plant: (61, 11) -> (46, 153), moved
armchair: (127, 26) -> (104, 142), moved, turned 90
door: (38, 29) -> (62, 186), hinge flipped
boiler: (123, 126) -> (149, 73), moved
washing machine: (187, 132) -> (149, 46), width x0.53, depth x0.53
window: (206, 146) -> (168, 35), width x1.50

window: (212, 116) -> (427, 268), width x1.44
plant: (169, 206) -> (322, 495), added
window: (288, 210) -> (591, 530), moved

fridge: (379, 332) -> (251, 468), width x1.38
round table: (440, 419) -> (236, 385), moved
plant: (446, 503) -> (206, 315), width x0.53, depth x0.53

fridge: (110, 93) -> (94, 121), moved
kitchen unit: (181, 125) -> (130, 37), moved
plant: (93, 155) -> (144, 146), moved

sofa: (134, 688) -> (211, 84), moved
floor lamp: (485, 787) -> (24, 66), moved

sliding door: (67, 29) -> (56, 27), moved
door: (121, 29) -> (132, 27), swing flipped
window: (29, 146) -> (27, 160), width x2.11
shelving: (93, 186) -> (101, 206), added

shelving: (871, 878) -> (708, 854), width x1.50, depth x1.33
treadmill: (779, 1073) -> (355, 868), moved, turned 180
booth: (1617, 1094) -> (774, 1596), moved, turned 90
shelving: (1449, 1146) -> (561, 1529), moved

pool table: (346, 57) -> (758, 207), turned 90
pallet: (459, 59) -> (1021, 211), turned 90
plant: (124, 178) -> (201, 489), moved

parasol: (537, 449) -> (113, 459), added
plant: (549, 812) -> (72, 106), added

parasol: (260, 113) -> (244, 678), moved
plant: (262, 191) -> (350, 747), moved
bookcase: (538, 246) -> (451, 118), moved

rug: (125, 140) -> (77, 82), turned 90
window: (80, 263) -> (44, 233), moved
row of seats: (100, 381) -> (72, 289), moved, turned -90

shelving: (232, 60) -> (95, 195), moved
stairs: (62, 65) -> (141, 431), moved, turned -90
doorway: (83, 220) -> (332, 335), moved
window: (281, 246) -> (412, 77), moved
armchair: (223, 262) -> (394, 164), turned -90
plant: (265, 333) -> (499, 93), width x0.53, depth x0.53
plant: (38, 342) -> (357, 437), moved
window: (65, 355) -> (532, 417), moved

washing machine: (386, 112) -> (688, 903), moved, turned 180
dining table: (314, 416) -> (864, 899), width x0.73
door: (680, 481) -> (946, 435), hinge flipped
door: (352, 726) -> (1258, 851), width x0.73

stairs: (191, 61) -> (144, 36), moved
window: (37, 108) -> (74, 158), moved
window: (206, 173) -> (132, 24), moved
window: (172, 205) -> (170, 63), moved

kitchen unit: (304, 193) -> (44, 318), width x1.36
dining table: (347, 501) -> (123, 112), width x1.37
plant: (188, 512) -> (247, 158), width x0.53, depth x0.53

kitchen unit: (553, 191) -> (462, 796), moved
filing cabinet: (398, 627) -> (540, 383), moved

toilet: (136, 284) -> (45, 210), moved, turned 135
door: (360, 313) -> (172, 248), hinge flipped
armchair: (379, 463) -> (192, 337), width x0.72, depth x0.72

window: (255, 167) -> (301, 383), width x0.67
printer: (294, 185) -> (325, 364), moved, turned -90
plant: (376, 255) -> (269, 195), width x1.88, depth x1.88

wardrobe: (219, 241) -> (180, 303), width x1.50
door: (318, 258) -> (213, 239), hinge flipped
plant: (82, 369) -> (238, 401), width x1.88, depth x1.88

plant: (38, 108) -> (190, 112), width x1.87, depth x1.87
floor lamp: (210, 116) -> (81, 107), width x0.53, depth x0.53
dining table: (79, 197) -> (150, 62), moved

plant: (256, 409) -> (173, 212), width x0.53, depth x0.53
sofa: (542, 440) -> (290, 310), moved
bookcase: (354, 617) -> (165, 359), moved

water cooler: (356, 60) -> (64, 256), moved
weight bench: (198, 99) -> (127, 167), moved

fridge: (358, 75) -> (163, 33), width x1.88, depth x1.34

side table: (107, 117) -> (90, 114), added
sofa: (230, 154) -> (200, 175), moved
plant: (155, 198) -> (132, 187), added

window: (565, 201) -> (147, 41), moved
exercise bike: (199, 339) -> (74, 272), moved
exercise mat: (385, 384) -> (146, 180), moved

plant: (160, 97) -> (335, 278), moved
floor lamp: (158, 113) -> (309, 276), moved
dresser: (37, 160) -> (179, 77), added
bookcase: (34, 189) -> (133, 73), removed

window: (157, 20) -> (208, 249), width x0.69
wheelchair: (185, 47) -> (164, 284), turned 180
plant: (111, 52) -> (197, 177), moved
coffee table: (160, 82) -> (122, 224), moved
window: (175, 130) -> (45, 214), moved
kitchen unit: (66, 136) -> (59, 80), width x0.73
------------------------
[Work to be completed]: Search the entries above for the string "exercise". Copy each line that holds it.

[The completed task]:
exercise bike: (199, 339) -> (74, 272), moved
exercise mat: (385, 384) -> (146, 180), moved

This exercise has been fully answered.